Given information:
++++++++++
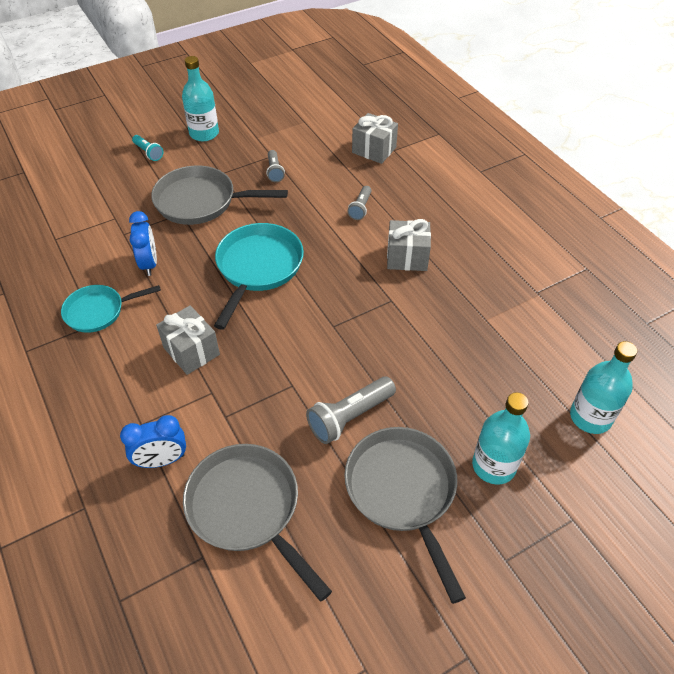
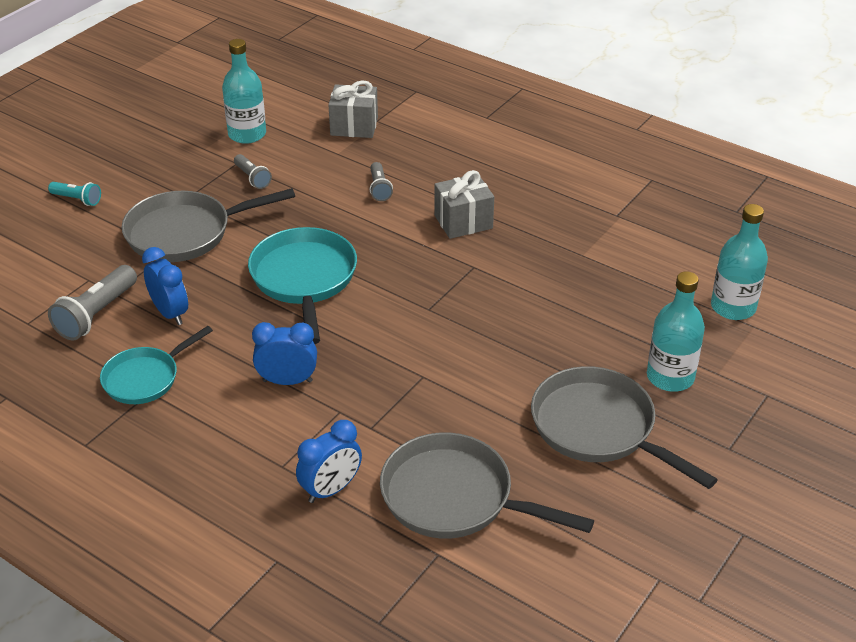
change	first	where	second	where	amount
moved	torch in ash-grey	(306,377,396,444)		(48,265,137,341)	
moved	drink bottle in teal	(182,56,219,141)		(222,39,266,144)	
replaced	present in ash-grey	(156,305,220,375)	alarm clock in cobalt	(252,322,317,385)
++++++++++
Work request: Output the listing exactly. Leave out any image.

Answer box:
change	first	where	second	where	amount
moved	torch in ash-grey	(306,377,396,444)		(48,265,137,341)	
moved	drink bottle in teal	(182,56,219,141)		(222,39,266,144)	
replaced	present in ash-grey	(156,305,220,375)	alarm clock in cobalt	(252,322,317,385)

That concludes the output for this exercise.